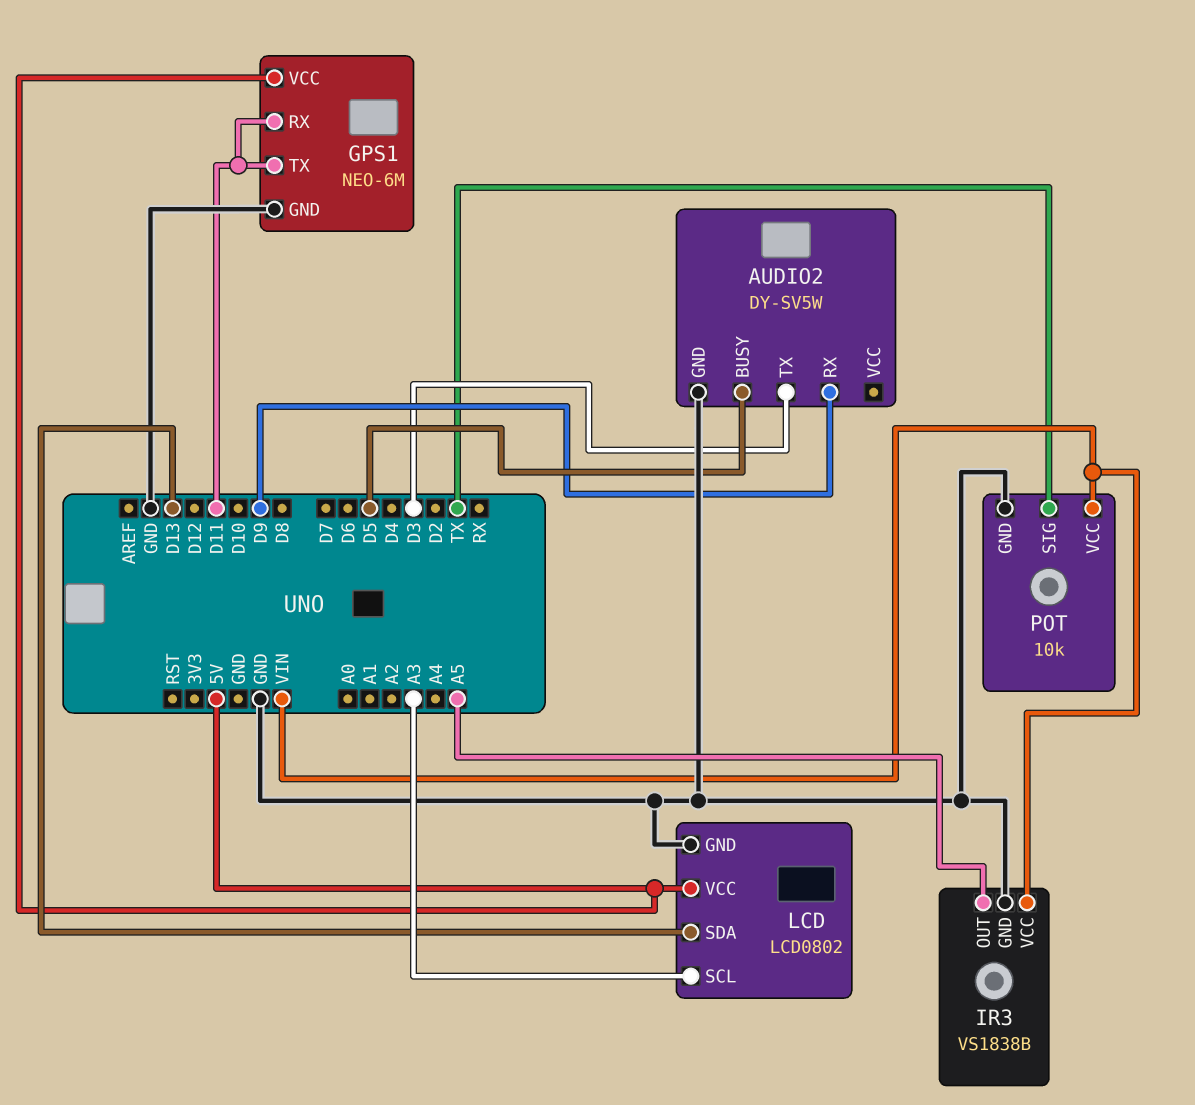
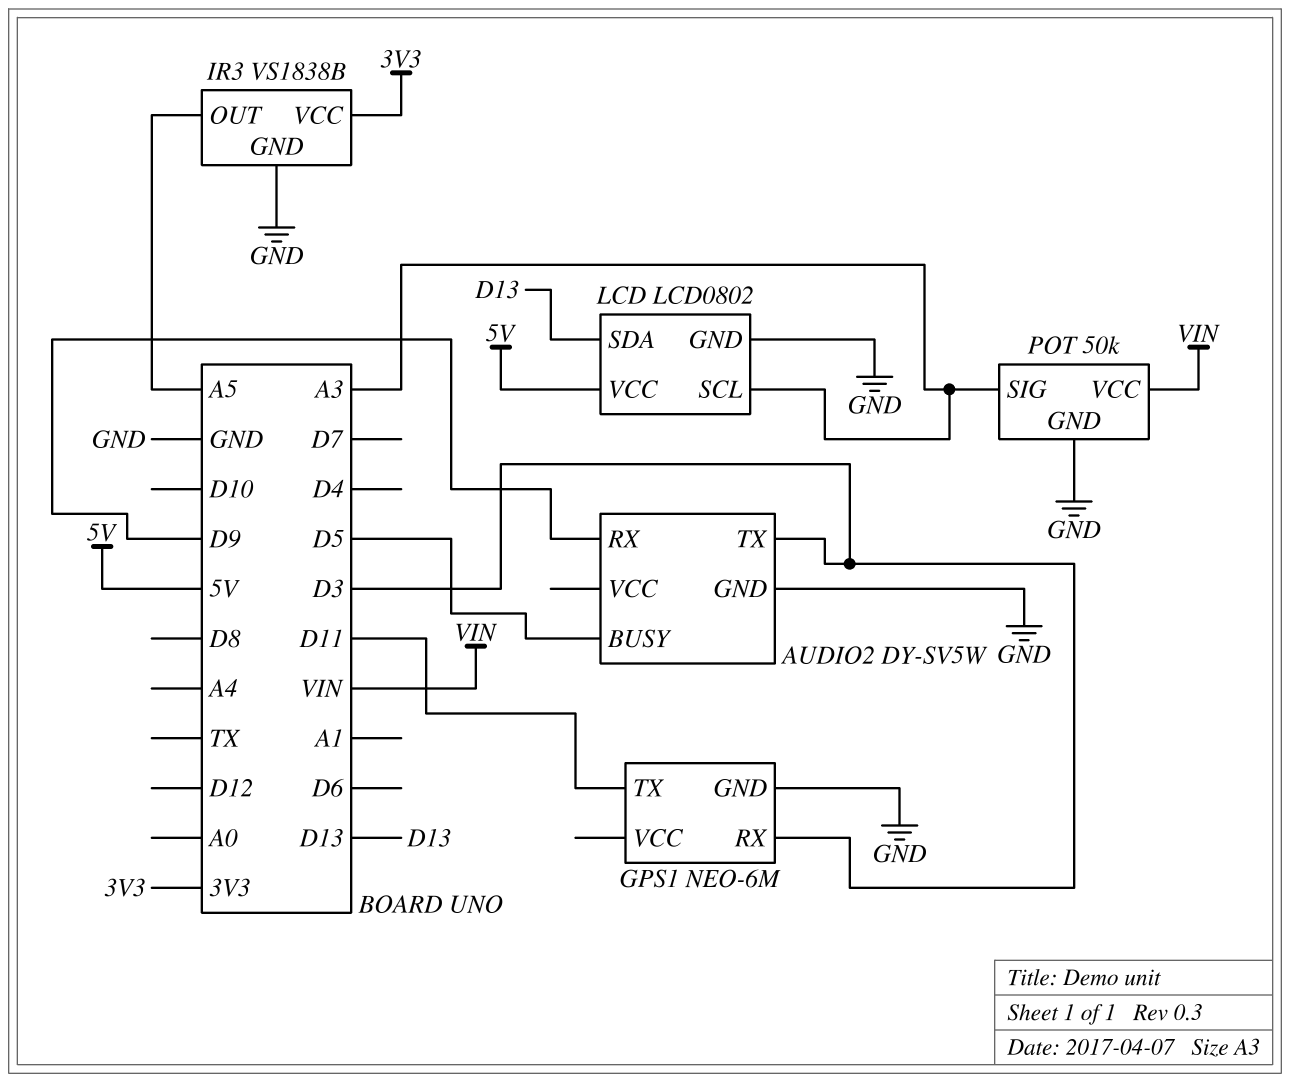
GPS1 pin RX: D11 -> D3
GPS1 pin VCC: 5V -> none
IR3 pin VCC: VIN -> 3V3
POT: 10k -> 50k
POT pin SIG: TX -> A3

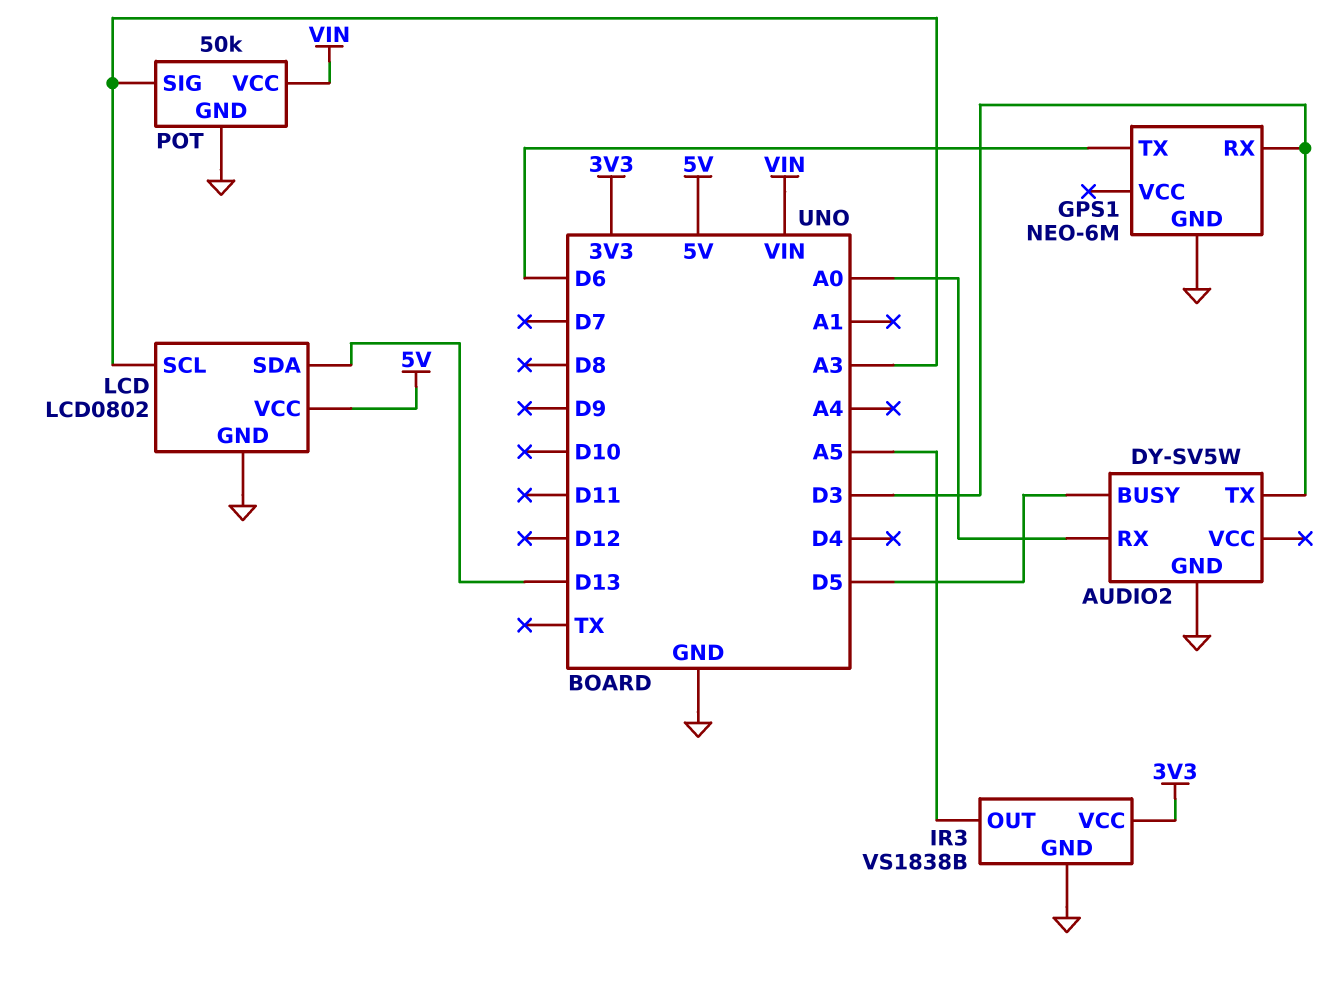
AUDIO2 pin RX: D9 -> A0
GPS1 pin TX: D11 -> D6

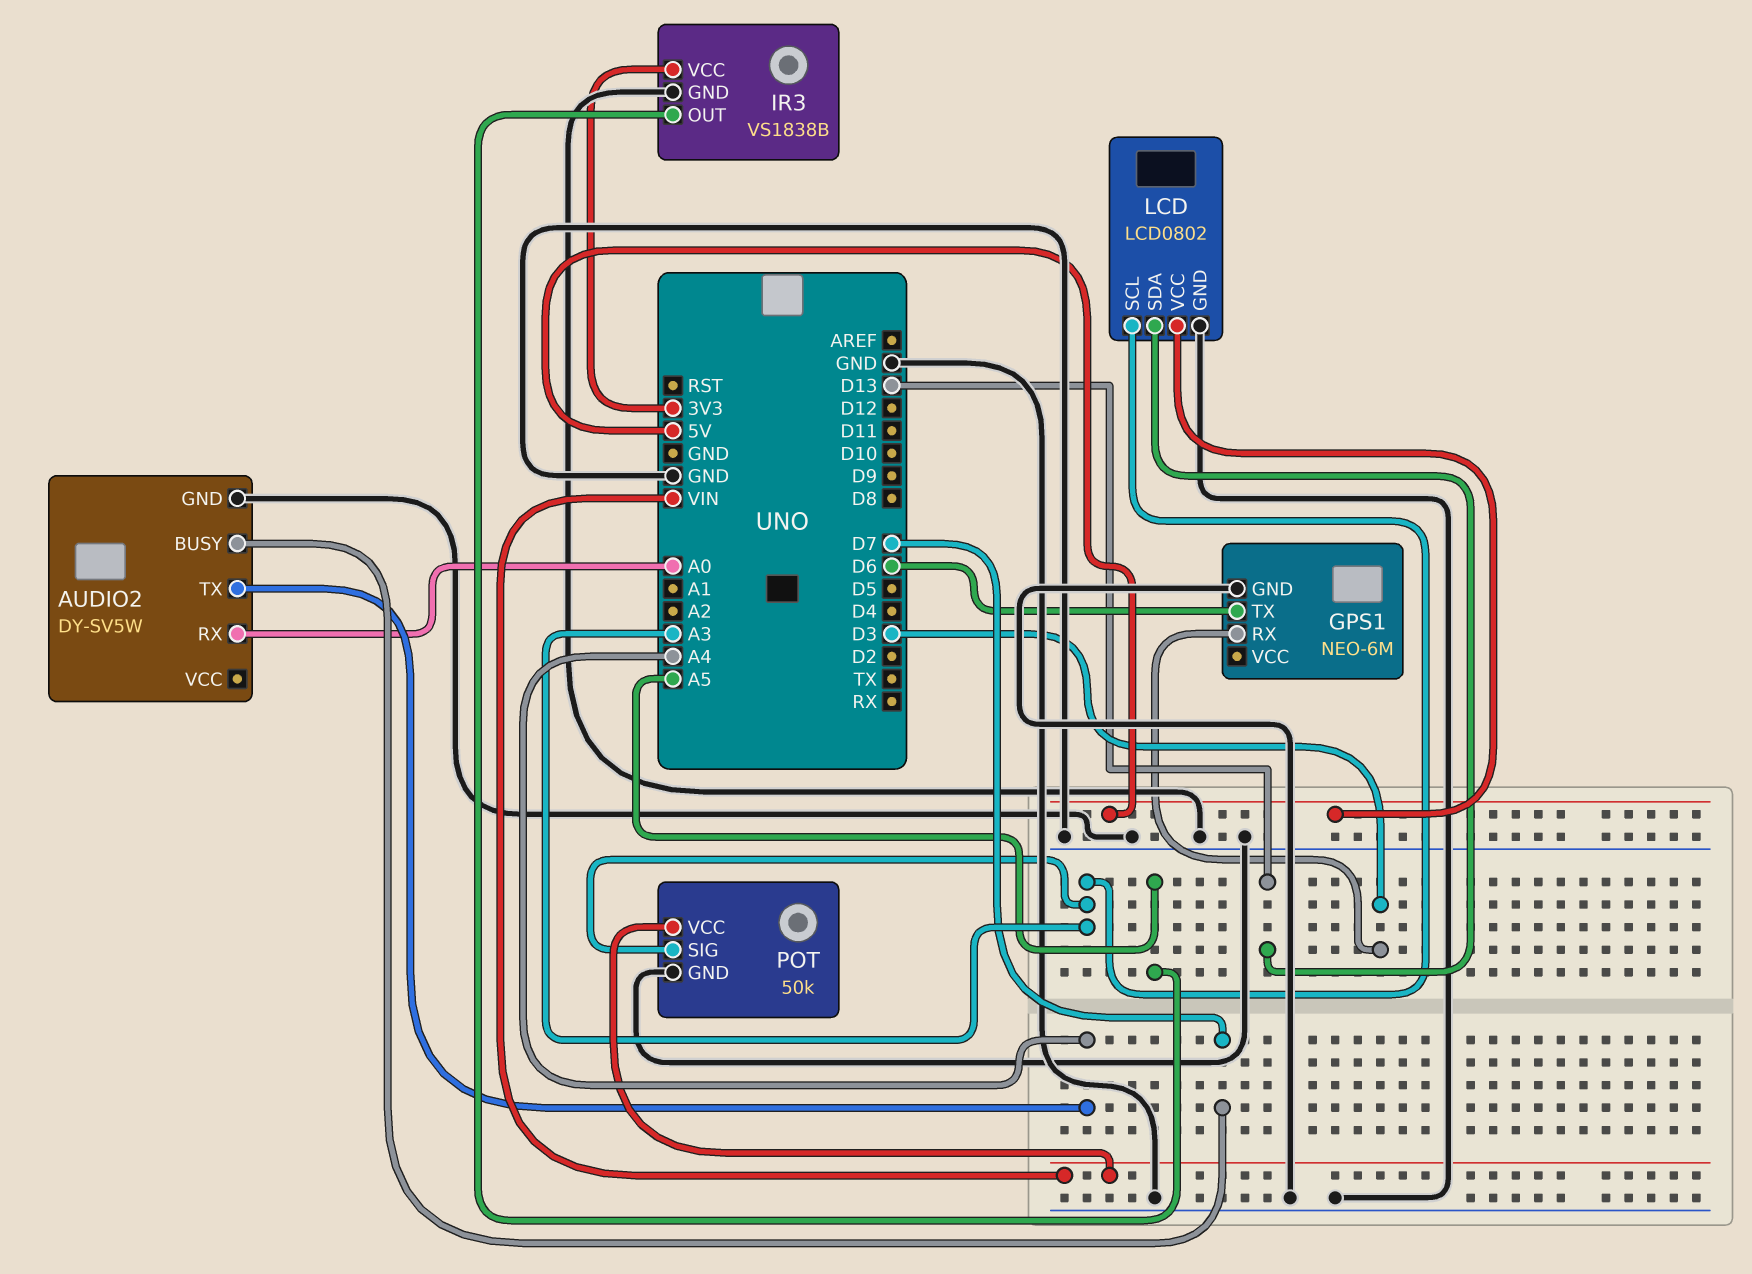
AUDIO2 pin BUSY: D5 -> D7
AUDIO2 pin TX: D3 -> A4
——
_WHAT NEEDS TO BE DONE_: The response consists of the data above printed line for line, with no pictures.

_TASK SOLUTION_:
GPS1 pin RX: D11 -> D3
GPS1 pin VCC: 5V -> none
IR3 pin VCC: VIN -> 3V3
POT: 10k -> 50k
POT pin SIG: TX -> A3

AUDIO2 pin RX: D9 -> A0
GPS1 pin TX: D11 -> D6

AUDIO2 pin BUSY: D5 -> D7
AUDIO2 pin TX: D3 -> A4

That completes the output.